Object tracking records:
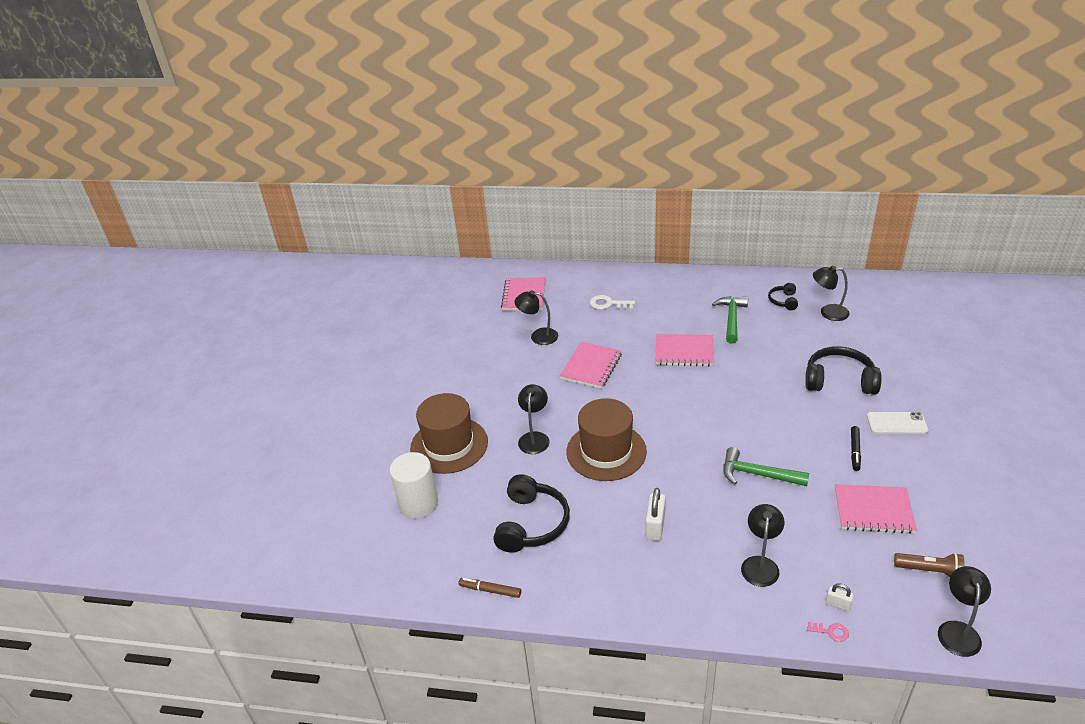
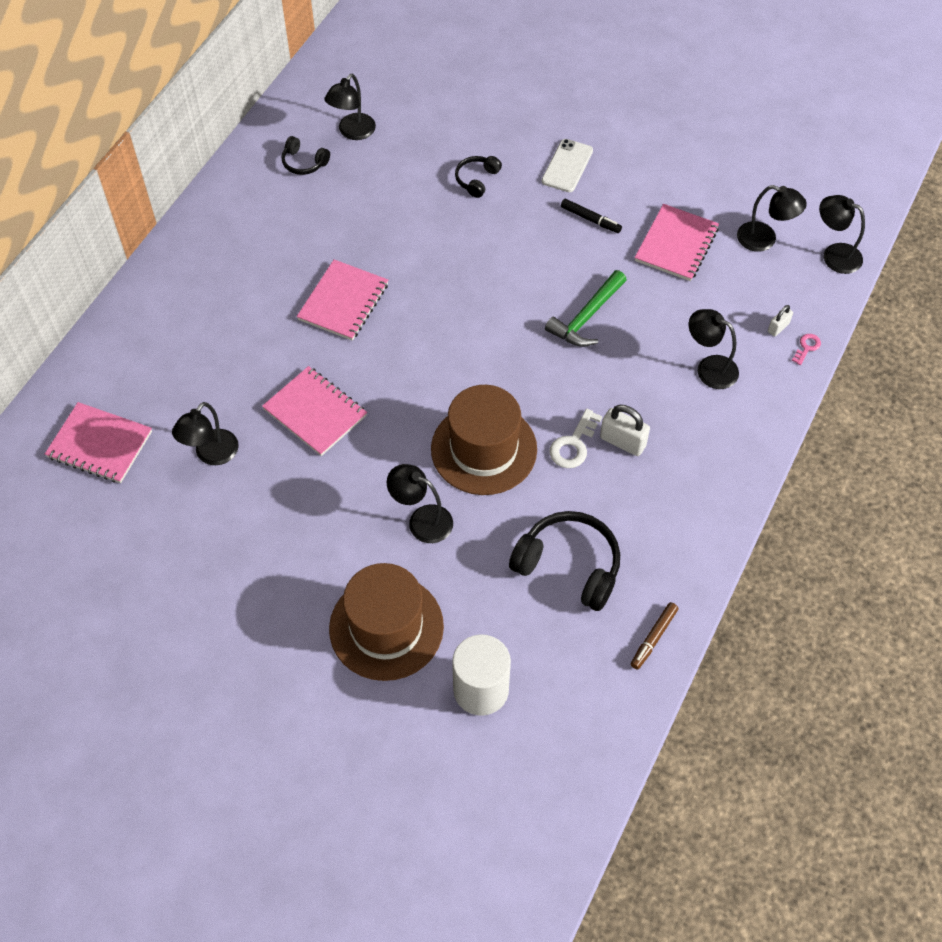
camera: 75 degrees left, 20 degrees up
(608, 304) = (189, 347): white key -> white key (573, 444)
(731, 319) = (307, 228): green hammer -> none
(839, 380) = (476, 179): black headphones -> black headphones, size x0.52
(930, 571) = (764, 240): brown flashlight -> black lamp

**REQUIREMENT:** Word for word, set down each record shown above, omitting the pictures.

**RESULT OF THE EXERCISE:**
camera: 75 degrees left, 20 degrees up
(608, 304) = (189, 347): white key -> white key (573, 444)
(731, 319) = (307, 228): green hammer -> none
(839, 380) = (476, 179): black headphones -> black headphones, size x0.52
(930, 571) = (764, 240): brown flashlight -> black lamp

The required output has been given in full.